Please find all lines in the data that hold the string "relocated" and copy them.

*** Records provided Section Begins ***

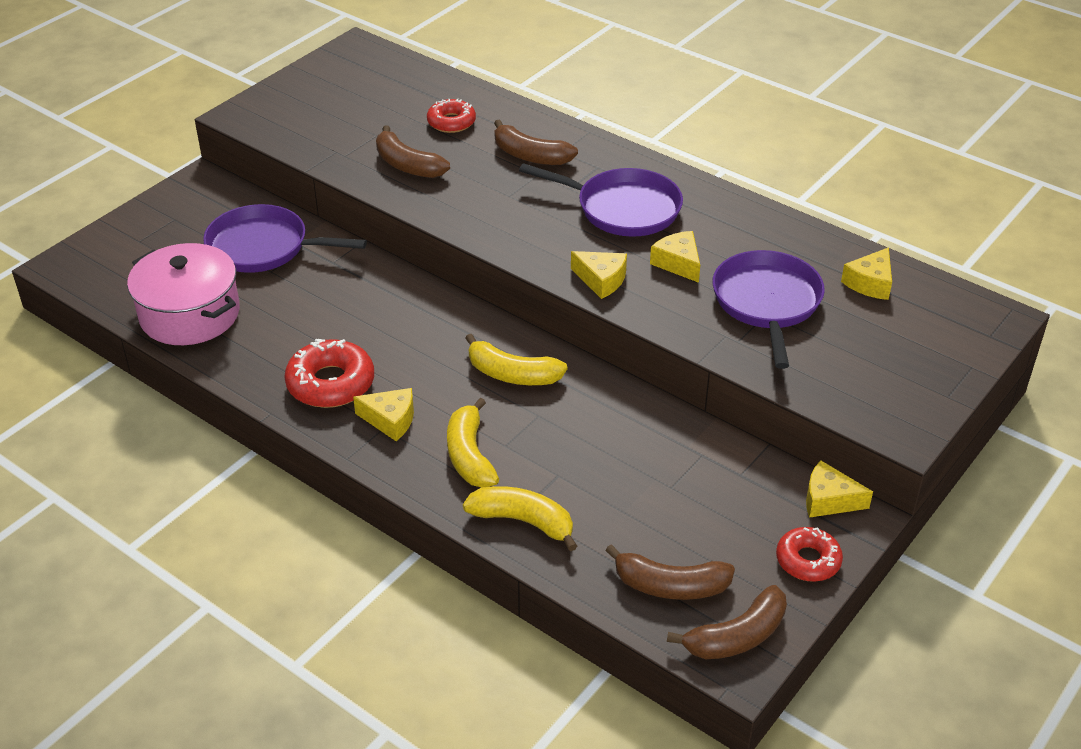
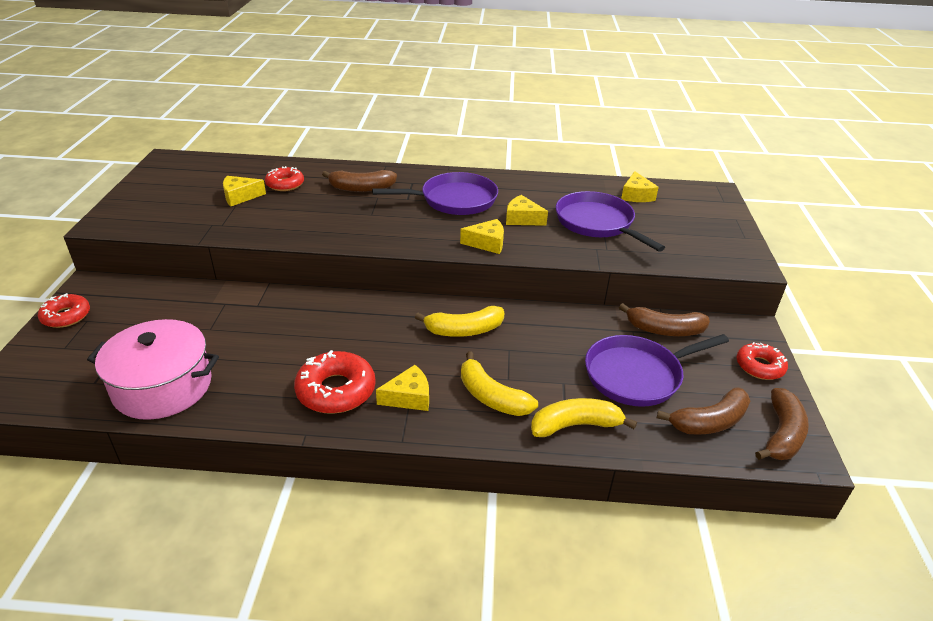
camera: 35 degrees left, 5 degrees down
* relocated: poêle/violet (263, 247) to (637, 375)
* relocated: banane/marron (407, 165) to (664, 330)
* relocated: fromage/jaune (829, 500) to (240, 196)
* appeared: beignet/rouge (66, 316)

*** Records provided Section Ends ***

#### [Solution for this exercise]
* relocated: poêle/violet (263, 247) to (637, 375)
* relocated: banane/marron (407, 165) to (664, 330)
* relocated: fromage/jaune (829, 500) to (240, 196)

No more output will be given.